## Task details
Pull out every line in the rows below that contains the string "kern".

**** Supplied material

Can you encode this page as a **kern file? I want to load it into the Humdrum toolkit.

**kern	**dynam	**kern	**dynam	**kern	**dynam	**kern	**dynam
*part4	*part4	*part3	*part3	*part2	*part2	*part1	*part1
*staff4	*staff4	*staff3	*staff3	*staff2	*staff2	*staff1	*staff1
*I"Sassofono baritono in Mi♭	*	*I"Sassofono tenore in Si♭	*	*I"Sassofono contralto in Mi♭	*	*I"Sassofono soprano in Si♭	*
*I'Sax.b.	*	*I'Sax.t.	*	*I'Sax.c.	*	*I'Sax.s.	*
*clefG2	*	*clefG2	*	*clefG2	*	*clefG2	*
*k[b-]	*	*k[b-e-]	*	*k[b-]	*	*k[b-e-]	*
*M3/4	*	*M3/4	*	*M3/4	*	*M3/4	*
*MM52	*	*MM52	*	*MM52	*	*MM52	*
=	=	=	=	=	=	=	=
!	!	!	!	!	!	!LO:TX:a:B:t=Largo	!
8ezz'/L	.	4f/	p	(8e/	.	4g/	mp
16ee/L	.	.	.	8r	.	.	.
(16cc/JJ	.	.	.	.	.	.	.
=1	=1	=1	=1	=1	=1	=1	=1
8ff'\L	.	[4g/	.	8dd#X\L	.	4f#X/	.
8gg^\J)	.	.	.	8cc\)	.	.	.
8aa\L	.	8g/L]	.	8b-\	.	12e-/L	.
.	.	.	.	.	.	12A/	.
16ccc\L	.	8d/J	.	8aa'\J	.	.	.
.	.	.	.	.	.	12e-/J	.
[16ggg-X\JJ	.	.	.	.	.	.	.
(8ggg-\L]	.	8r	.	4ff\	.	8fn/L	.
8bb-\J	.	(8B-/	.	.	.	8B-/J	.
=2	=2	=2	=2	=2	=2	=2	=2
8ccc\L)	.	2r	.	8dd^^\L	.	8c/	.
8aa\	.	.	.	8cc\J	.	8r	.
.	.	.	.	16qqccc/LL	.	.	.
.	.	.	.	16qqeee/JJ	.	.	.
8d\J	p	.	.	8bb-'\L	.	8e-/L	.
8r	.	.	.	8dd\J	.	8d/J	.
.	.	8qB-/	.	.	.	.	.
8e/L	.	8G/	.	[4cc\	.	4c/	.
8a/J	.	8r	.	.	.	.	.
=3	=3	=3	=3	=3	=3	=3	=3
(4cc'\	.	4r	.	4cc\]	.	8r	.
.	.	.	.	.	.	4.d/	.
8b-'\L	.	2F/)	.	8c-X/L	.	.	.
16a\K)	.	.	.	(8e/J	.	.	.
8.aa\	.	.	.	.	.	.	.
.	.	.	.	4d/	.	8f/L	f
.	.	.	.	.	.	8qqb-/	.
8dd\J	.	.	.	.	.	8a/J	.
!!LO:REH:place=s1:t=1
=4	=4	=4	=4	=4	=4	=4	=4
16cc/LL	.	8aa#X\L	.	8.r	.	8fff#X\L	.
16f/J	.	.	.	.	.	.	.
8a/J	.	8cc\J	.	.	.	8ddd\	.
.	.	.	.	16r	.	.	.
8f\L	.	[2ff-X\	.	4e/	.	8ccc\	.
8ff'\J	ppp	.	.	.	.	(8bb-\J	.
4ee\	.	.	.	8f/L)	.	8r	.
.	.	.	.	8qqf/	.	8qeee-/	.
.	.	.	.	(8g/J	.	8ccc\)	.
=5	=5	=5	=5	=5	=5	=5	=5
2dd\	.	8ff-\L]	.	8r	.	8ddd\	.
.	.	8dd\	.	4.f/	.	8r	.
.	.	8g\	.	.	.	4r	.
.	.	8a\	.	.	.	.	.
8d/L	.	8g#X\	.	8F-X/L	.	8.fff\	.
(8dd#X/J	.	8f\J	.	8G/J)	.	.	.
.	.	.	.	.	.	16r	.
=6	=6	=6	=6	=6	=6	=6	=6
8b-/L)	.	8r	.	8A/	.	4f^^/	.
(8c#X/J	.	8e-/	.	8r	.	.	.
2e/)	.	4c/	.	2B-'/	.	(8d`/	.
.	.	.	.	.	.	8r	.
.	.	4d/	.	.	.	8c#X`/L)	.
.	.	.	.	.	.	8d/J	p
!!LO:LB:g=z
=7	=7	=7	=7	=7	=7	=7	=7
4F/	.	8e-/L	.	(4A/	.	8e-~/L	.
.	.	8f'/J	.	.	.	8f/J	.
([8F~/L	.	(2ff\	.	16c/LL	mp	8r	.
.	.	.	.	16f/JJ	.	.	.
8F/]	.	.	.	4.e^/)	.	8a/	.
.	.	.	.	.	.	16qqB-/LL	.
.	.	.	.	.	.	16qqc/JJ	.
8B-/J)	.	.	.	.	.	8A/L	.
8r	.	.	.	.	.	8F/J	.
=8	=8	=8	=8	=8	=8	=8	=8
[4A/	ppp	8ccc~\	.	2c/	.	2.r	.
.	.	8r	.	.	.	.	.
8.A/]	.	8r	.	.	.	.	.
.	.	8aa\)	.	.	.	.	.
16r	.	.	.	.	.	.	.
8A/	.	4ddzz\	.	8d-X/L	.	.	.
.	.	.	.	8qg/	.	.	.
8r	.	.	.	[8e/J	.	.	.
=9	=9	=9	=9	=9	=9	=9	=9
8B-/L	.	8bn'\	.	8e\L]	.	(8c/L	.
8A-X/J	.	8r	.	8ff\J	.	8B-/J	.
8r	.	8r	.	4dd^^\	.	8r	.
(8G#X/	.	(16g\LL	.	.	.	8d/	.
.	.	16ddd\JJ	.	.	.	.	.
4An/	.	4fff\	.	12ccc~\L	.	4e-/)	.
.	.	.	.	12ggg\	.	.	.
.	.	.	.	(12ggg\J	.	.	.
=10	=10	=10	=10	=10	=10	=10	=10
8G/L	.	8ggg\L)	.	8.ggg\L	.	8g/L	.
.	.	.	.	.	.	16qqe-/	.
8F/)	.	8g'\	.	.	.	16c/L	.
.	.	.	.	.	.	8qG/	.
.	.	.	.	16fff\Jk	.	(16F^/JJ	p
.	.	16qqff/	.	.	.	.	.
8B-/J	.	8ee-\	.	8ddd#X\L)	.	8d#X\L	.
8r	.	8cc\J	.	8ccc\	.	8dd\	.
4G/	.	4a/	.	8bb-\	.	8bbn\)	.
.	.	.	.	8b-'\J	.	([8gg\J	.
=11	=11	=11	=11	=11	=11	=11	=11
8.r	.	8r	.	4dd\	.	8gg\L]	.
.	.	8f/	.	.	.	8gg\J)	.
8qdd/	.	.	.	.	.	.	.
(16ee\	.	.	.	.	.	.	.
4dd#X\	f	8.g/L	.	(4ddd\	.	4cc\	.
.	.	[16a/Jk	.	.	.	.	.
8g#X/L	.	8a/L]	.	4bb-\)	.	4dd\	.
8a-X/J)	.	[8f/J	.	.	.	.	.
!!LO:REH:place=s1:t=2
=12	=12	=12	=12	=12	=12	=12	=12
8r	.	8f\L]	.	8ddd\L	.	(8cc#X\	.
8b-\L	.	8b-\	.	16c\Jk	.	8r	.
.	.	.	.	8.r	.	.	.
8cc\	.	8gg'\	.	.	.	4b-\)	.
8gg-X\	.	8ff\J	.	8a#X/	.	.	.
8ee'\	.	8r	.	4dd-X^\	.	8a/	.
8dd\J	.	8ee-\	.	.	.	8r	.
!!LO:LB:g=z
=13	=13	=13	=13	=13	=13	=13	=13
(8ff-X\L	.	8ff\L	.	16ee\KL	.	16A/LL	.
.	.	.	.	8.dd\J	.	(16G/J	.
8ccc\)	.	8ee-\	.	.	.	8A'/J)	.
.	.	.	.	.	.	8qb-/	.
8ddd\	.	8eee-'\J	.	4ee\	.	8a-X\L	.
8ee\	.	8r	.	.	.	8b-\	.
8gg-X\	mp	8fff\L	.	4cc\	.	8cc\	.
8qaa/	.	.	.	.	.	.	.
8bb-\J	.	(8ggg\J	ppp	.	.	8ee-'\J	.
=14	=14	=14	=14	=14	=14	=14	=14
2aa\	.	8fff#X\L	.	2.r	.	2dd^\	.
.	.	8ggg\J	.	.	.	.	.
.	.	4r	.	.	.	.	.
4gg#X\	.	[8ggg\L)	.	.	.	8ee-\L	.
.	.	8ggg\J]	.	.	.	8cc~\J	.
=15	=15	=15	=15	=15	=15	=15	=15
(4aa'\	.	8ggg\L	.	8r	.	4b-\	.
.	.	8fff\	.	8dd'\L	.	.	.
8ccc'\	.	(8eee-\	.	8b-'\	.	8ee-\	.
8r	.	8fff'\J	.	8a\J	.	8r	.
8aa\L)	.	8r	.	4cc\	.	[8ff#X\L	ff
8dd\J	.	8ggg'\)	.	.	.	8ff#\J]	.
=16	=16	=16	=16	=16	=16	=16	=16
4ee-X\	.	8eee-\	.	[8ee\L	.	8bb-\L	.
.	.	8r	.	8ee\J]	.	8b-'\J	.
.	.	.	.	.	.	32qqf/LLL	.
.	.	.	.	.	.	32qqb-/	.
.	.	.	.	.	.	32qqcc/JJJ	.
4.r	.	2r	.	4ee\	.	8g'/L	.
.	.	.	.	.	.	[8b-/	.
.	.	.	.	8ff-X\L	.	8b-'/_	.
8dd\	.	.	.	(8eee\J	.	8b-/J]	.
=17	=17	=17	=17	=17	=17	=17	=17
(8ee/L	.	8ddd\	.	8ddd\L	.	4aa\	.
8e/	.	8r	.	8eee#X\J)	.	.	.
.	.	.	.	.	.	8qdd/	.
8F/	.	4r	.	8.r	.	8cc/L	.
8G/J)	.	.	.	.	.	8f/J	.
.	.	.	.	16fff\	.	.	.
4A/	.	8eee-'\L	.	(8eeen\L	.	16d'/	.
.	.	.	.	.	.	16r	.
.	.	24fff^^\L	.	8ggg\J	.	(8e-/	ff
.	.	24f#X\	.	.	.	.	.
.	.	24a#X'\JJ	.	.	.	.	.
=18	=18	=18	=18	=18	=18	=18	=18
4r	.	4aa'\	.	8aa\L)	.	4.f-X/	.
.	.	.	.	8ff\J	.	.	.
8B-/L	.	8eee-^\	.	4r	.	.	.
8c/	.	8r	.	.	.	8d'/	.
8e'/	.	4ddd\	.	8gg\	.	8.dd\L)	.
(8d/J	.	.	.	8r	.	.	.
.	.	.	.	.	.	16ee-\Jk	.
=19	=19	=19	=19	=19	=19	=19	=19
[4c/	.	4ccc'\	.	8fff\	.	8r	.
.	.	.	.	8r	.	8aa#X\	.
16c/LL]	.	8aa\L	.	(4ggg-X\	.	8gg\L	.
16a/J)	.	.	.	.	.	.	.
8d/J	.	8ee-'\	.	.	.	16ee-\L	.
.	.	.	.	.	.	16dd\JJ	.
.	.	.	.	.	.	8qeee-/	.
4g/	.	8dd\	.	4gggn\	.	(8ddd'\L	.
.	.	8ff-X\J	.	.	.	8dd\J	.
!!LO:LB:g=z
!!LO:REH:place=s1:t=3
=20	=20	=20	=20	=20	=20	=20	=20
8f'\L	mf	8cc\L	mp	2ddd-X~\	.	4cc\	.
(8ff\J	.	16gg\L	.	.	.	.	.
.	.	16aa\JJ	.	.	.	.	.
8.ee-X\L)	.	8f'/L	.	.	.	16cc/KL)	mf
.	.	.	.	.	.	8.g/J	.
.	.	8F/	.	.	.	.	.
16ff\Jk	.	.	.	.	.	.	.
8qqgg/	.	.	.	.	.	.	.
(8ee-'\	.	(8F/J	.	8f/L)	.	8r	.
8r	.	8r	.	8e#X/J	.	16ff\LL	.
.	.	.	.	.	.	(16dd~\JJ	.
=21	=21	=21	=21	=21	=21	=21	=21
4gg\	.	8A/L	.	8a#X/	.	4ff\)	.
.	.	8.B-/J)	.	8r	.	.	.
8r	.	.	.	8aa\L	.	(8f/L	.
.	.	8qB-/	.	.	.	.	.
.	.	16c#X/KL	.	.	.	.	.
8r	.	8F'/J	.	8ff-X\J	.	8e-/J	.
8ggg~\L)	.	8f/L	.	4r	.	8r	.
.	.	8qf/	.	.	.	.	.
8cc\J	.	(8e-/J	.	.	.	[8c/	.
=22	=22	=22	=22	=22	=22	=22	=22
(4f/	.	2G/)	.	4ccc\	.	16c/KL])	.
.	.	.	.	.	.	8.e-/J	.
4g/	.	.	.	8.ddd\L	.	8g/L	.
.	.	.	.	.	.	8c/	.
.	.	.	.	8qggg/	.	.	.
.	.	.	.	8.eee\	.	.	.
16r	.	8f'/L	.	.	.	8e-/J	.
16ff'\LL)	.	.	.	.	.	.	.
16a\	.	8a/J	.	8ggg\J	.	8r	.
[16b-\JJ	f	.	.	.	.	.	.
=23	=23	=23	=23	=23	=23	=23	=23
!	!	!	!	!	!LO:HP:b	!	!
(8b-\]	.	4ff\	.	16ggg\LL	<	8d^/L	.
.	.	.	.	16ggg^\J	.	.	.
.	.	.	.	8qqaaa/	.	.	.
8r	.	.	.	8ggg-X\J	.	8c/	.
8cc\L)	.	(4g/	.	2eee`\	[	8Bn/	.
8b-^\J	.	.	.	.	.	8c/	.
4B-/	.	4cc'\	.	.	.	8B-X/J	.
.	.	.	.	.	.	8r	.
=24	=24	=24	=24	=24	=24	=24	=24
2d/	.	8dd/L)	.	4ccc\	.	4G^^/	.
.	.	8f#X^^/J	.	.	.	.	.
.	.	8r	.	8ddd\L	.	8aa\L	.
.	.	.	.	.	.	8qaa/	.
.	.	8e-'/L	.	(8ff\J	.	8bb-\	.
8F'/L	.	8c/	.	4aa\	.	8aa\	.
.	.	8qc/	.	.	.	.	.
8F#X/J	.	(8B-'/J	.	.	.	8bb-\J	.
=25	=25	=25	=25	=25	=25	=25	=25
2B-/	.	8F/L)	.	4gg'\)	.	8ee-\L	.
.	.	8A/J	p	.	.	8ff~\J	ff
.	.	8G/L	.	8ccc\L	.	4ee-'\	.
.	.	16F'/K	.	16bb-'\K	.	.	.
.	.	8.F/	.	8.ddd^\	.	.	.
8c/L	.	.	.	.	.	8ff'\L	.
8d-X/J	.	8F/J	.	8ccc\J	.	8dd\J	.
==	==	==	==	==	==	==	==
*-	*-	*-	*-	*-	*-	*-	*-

********

## Response to the task
Can you encode this page as a **kern file? I want to load it into the Humdrum toolkit.
**kern	**dynam	**kern	**dynam	**kern	**dynam	**kern	**dynam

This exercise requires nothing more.